## What the task asks
If a line below contains the string "amarillo", copy it out.

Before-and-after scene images
________________

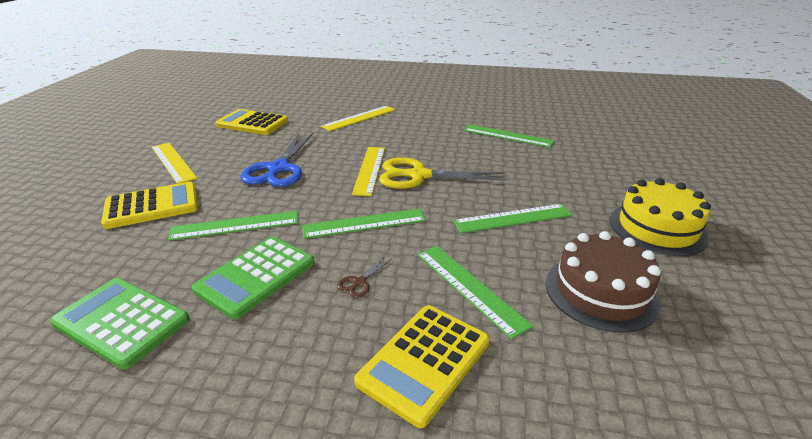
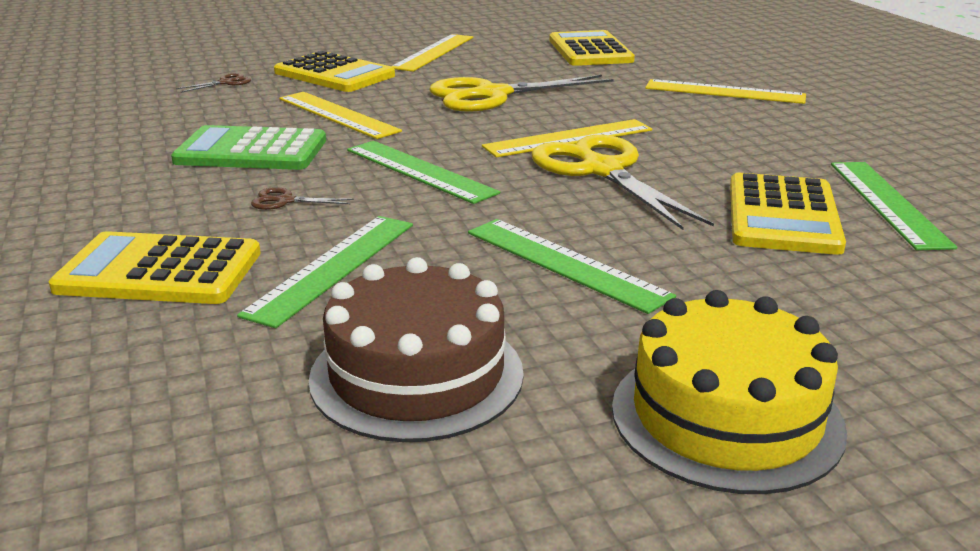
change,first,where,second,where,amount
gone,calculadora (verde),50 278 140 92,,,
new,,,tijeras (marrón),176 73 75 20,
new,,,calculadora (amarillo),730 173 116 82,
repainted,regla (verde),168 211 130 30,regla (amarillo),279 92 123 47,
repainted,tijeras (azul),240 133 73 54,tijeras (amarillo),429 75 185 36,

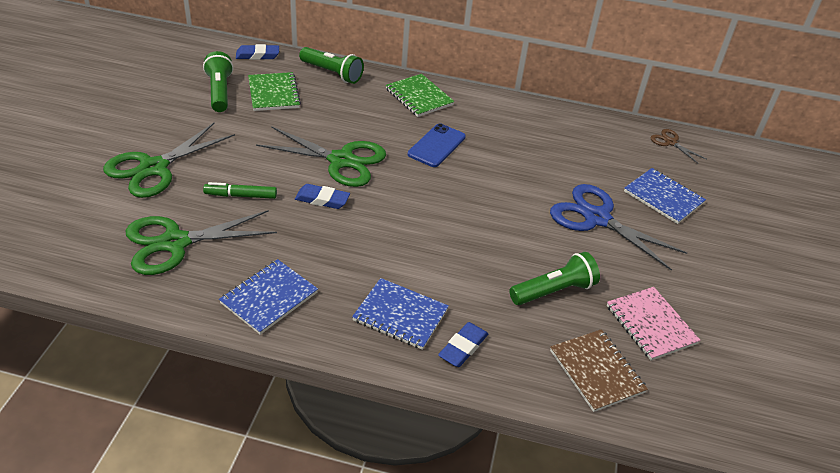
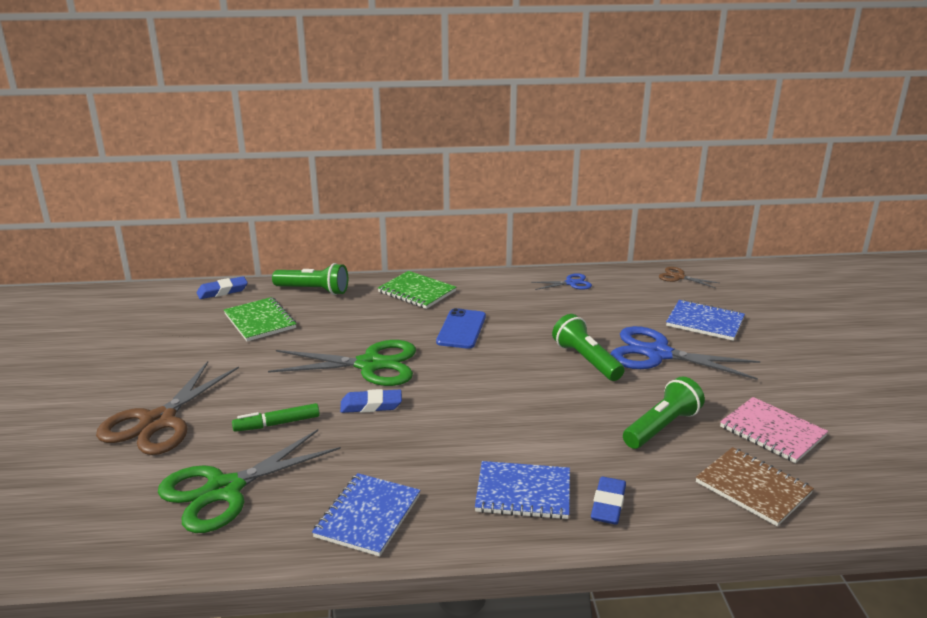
change,first,where,second,where,amount
new,,,tijeras (azul),531 273 61 17,
shifted,lámpara de mano (verde),203 51 30 61,,552 314 73 67,
repainted,tijeras (verde),103 123 132 75,tijeras (marrón),96 361 143 94,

________________

## Result of the exercise
new,,,calculadora (amarillo),730 173 116 82,
repainted,regla (verde),168 211 130 30,regla (amarillo),279 92 123 47,
repainted,tijeras (azul),240 133 73 54,tijeras (amarillo),429 75 185 36,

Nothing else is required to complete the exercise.